_Aim_: Identify and copy every line below that contains the word "treble". Case counts.

Dataset excerpt
################

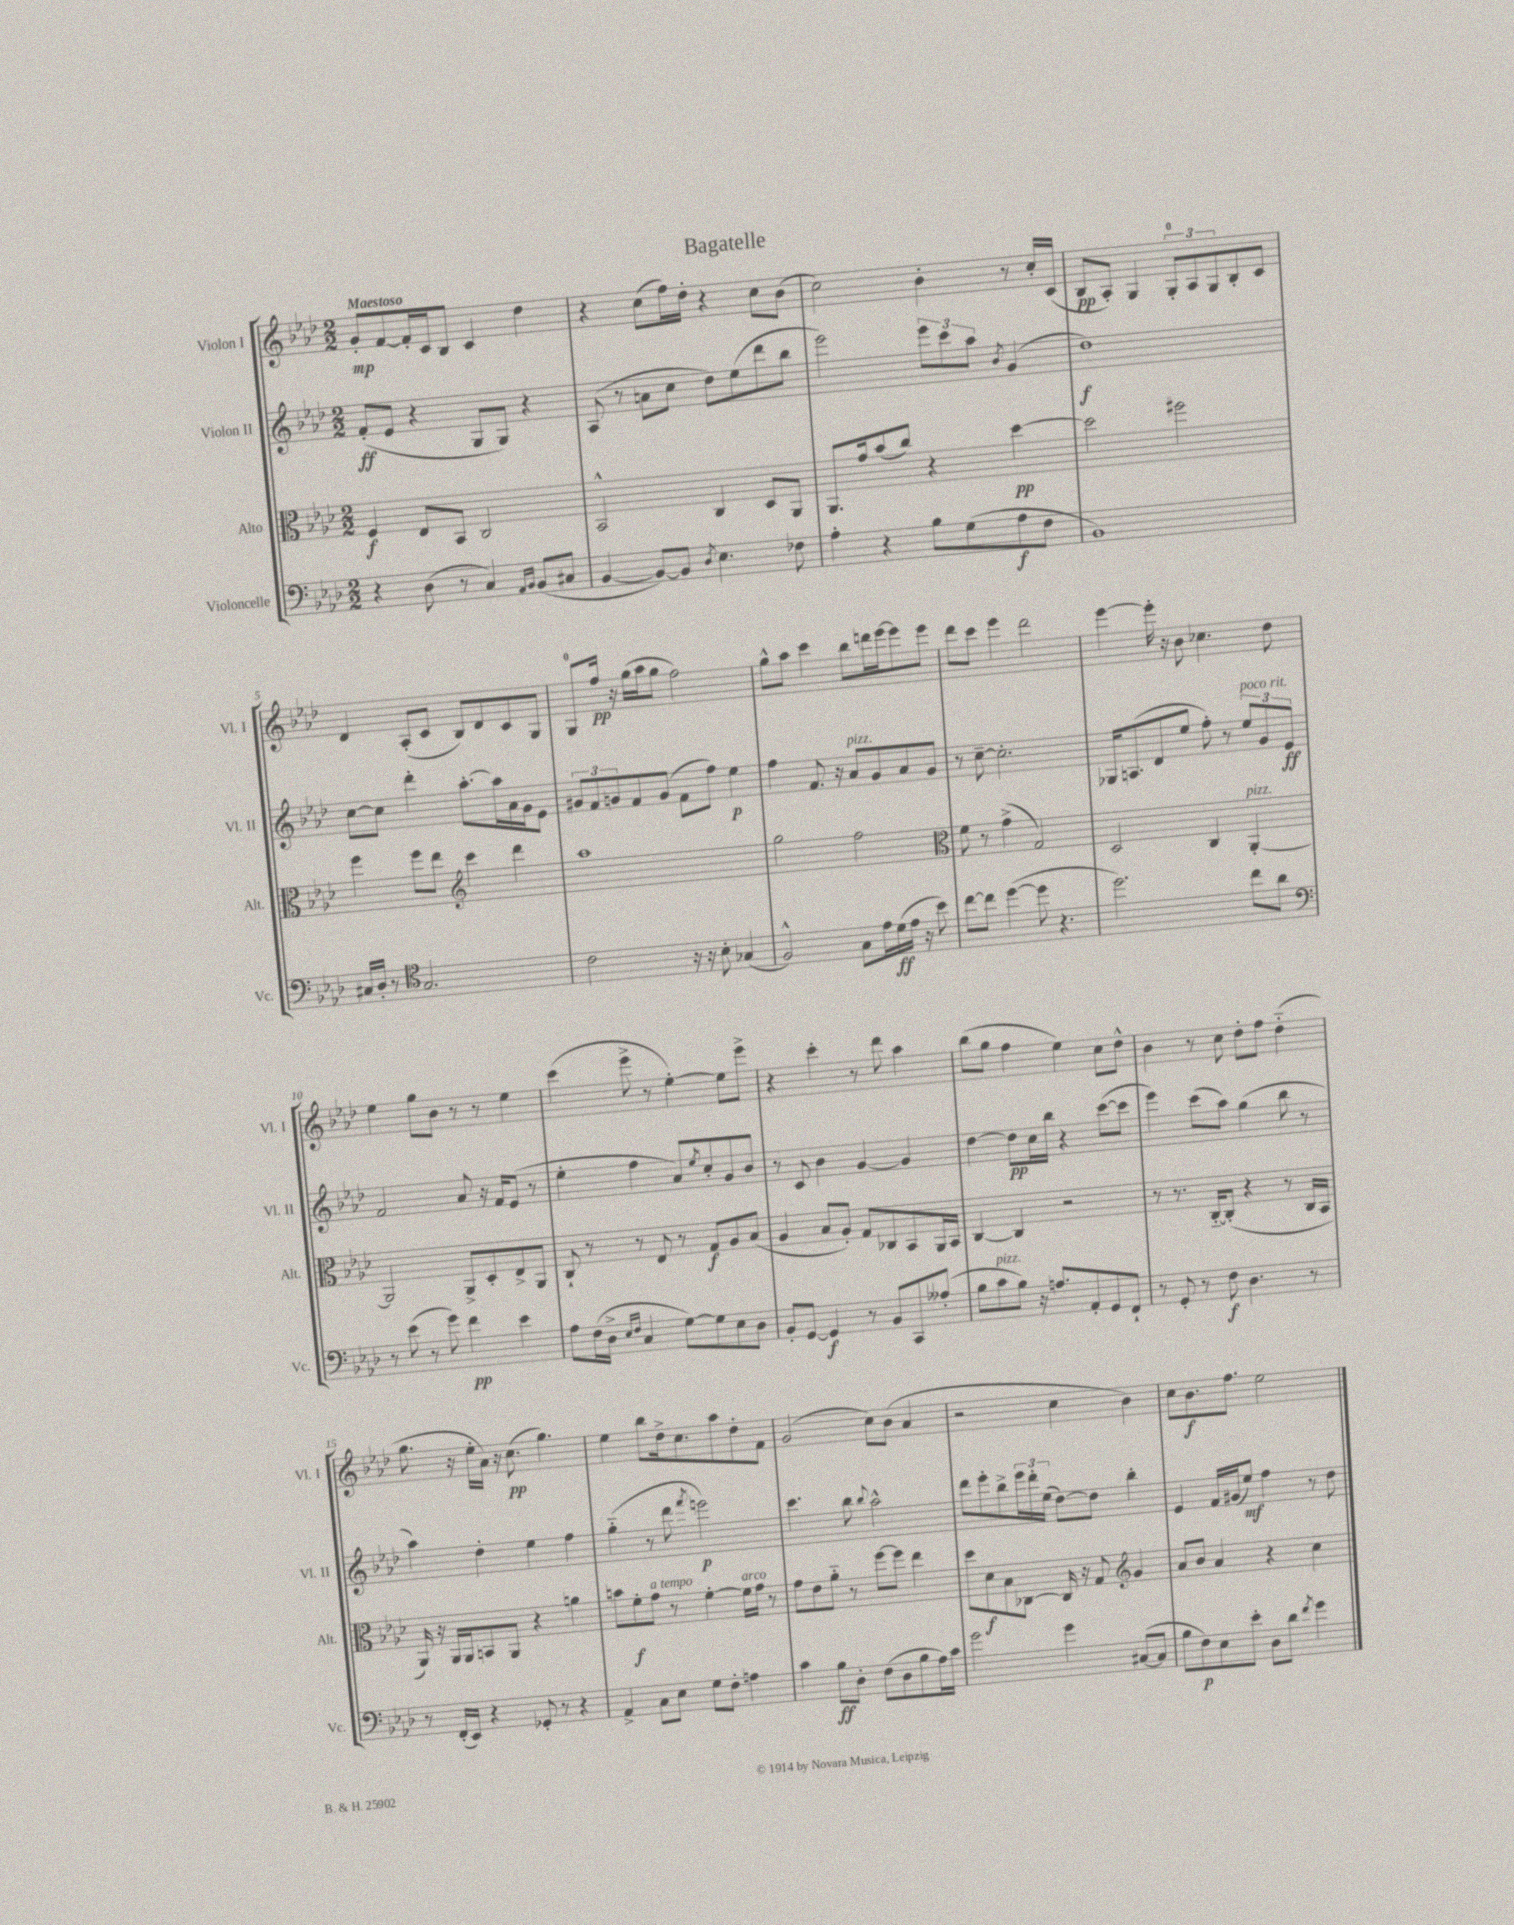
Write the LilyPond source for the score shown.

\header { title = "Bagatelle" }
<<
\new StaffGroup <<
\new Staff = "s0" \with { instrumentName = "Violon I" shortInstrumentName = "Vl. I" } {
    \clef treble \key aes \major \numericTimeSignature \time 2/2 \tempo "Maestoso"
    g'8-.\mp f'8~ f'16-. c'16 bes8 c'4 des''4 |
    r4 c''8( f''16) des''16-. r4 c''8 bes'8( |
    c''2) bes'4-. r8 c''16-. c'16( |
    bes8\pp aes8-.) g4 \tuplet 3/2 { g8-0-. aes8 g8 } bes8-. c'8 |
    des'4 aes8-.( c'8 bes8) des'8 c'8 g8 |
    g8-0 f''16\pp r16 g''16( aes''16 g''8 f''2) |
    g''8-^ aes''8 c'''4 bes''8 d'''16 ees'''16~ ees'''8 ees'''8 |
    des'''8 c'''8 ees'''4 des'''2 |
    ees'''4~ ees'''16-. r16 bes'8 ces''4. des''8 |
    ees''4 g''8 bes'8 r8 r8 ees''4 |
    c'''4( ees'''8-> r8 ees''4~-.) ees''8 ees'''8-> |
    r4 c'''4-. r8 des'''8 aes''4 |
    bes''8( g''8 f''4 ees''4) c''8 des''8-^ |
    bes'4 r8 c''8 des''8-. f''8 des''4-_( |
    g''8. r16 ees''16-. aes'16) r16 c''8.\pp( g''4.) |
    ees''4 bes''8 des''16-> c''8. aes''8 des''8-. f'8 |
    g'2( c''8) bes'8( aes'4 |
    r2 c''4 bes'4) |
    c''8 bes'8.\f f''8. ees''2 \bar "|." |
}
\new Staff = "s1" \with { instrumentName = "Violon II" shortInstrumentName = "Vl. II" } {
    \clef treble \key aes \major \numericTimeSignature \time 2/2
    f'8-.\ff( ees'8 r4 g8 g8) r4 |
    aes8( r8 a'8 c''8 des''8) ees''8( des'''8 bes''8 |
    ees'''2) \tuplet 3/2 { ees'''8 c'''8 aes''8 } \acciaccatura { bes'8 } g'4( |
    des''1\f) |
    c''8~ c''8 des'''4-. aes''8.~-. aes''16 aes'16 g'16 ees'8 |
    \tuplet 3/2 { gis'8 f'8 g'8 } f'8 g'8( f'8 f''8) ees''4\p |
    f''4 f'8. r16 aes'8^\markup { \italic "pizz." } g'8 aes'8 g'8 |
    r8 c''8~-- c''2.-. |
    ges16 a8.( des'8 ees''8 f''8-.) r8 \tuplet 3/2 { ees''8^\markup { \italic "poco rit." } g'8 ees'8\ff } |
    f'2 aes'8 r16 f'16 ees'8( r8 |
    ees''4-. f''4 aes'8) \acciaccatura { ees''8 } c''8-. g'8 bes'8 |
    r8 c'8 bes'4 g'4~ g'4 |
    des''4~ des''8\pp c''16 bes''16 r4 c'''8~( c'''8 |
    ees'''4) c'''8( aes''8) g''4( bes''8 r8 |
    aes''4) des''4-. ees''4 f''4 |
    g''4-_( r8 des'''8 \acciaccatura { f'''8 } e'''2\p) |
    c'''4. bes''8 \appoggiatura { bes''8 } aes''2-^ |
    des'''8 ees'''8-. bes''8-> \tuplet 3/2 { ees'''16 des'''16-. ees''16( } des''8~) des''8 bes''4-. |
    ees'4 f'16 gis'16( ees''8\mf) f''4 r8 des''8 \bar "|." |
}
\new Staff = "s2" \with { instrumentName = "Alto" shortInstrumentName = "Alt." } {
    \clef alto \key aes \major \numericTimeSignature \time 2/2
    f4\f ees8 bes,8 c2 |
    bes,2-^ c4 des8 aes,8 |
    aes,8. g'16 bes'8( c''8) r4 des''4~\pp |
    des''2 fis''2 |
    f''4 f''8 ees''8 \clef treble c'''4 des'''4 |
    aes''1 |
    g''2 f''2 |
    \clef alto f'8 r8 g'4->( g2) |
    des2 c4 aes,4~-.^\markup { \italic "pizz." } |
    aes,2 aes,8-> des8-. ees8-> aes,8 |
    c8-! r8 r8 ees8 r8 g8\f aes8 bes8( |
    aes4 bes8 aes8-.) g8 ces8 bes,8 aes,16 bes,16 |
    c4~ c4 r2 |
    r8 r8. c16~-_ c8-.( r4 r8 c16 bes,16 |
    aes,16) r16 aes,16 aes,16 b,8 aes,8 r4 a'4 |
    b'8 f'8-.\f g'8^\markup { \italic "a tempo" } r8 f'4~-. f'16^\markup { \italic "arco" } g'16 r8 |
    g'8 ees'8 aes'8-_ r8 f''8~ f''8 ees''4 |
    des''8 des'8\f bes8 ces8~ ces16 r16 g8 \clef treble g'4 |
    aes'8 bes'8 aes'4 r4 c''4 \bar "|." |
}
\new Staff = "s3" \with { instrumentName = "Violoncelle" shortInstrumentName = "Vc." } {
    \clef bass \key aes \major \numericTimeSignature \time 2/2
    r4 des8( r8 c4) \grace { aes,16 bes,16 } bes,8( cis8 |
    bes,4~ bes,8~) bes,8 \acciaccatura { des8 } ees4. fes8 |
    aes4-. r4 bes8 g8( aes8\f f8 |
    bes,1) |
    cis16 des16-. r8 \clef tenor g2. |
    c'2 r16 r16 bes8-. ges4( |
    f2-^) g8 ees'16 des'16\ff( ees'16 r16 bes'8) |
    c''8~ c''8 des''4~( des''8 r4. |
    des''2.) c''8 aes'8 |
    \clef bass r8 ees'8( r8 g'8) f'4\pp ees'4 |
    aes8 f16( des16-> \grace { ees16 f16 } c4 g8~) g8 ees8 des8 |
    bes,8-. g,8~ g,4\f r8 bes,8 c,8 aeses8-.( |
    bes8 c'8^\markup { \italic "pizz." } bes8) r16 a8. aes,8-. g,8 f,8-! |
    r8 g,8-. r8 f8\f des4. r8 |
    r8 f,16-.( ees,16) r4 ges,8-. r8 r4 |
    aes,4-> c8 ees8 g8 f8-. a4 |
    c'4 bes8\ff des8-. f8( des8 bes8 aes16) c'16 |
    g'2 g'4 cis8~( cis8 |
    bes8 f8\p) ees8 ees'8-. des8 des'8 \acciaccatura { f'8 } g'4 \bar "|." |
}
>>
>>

################

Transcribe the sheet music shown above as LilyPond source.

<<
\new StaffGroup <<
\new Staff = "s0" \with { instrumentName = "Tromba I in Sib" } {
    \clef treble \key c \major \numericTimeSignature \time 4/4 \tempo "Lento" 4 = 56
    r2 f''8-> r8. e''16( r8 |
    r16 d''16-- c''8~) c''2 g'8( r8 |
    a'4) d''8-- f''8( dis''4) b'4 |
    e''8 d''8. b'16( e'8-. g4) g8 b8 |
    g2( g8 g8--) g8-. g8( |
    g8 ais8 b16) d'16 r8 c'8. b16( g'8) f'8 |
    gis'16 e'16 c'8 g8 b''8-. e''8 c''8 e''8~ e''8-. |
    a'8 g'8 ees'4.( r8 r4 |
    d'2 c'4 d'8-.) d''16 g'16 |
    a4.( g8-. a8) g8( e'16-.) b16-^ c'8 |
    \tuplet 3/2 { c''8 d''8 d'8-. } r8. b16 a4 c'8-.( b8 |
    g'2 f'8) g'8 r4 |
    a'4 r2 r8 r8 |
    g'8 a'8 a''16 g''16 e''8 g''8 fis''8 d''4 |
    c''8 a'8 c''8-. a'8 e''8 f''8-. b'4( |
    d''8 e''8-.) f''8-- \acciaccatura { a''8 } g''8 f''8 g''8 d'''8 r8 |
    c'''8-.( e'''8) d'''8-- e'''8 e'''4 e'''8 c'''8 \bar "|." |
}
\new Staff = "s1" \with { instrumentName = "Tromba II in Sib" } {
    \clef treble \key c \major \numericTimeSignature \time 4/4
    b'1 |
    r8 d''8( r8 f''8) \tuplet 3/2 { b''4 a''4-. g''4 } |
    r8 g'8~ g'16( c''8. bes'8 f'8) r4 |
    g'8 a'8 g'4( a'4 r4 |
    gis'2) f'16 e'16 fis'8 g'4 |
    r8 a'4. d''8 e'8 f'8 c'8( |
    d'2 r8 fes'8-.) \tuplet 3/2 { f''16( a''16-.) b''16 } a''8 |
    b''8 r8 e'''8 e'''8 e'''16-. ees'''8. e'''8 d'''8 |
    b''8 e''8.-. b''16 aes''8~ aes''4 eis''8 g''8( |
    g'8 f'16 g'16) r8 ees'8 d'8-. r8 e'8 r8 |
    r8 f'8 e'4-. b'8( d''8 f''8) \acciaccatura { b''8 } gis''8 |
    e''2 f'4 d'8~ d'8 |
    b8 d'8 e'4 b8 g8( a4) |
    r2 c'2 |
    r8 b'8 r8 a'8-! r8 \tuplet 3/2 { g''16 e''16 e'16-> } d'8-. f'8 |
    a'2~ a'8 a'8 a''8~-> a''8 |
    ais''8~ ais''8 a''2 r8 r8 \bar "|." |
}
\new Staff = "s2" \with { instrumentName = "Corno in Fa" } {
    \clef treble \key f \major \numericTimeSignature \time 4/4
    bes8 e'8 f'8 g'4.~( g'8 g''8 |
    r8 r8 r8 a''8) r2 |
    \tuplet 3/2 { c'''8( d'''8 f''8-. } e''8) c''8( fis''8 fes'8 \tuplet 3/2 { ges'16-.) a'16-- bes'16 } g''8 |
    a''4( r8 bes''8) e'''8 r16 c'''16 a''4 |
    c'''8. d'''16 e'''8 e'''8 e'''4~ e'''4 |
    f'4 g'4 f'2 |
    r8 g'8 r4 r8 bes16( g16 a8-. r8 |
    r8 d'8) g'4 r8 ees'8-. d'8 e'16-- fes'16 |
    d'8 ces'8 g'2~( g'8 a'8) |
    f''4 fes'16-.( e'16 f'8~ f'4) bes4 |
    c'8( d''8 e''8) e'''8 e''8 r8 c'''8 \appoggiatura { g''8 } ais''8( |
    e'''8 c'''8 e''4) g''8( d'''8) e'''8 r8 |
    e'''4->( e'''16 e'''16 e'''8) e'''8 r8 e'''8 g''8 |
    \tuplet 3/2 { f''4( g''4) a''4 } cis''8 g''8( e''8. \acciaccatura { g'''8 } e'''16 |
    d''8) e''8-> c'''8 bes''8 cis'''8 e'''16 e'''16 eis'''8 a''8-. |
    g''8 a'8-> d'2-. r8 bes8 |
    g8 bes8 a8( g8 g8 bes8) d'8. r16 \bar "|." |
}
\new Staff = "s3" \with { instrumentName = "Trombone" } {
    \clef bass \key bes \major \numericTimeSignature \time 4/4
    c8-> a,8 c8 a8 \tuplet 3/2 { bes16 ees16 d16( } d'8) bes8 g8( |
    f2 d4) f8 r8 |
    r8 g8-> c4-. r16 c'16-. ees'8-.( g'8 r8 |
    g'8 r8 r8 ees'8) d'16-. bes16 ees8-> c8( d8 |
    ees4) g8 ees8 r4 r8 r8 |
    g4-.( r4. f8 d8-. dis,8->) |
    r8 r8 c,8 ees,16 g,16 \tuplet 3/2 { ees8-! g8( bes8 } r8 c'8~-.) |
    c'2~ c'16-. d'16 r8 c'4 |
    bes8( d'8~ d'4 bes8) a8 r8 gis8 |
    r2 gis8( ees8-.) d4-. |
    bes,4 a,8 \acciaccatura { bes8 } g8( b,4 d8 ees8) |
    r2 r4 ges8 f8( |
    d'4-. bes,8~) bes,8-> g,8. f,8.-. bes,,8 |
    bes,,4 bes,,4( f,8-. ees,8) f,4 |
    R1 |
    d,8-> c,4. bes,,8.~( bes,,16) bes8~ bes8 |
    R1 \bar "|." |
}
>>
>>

################

_Result of this task_:
    \clef treble \key aes \major \numericTimeSignature \time 2/2 \tempo "Maestoso"
    \clef treble \key aes \major \numericTimeSignature \time 2/2
    f''4 f''8 ees''8 \clef treble c'''4 des'''4 |
    des''8 des'8\f bes8 ces8~ ces16 r16 g8 \clef treble g'4 |
    \clef treble \key c \major \numericTimeSignature \time 4/4 \tempo "Lento" 4 = 56
    \clef treble \key c \major \numericTimeSignature \time 4/4
    \clef treble \key f \major \numericTimeSignature \time 4/4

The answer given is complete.